## WORK TO COMPLETE
Only the lines from the line containing "The camera went 140" to the end of the entries should be repeated, exactly as they appear.

## Records from a data collection
-=-=-
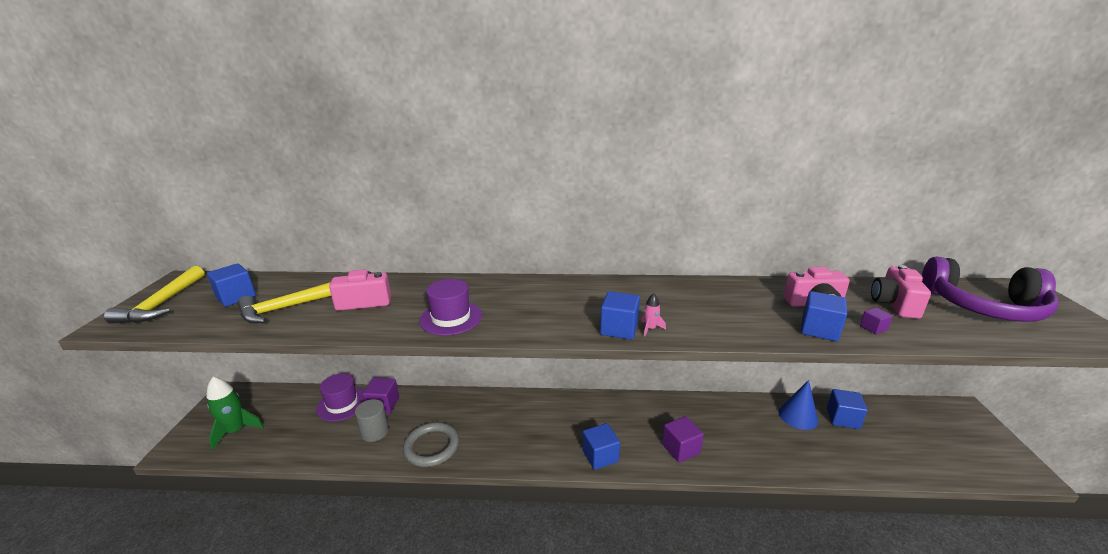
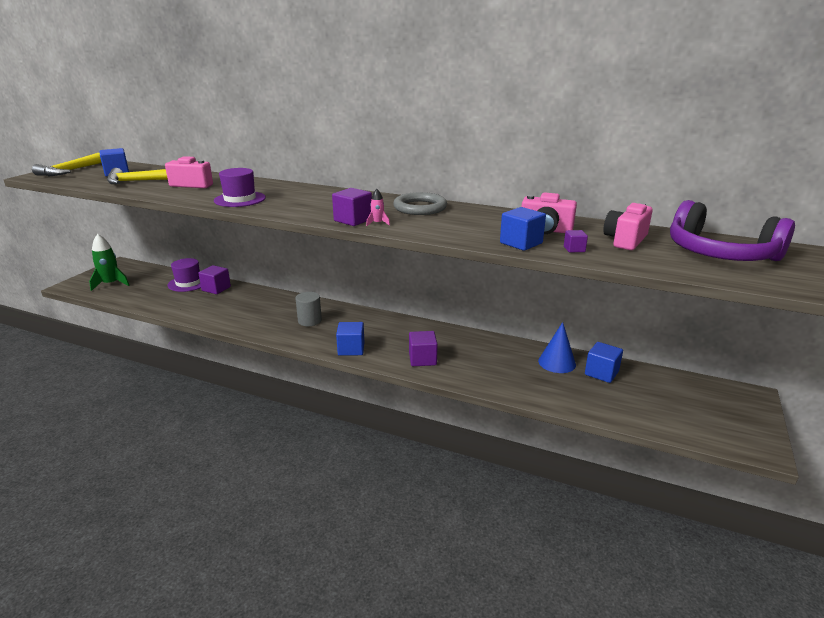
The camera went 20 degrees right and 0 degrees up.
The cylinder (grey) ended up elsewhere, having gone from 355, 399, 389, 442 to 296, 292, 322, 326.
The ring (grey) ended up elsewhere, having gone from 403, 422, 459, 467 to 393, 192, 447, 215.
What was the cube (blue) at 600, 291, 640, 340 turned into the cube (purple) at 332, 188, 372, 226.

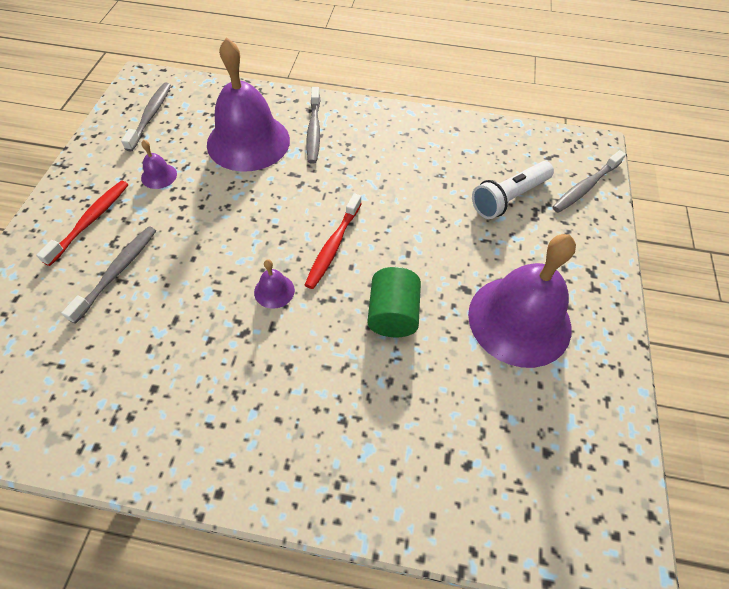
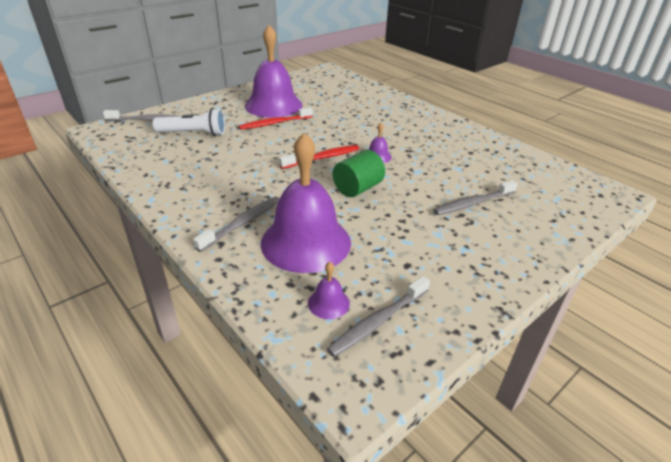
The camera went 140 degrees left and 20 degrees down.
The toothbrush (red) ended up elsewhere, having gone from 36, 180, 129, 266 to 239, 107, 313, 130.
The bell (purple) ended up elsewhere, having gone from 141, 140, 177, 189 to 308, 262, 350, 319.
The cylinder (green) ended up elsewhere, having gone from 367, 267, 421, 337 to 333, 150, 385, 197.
-=-=-
## ANSWER BOX
The camera went 140 degrees left and 20 degrees down.
The toothbrush (red) ended up elsewhere, having gone from 36, 180, 129, 266 to 239, 107, 313, 130.
The bell (purple) ended up elsewhere, having gone from 141, 140, 177, 189 to 308, 262, 350, 319.
The cylinder (green) ended up elsewhere, having gone from 367, 267, 421, 337 to 333, 150, 385, 197.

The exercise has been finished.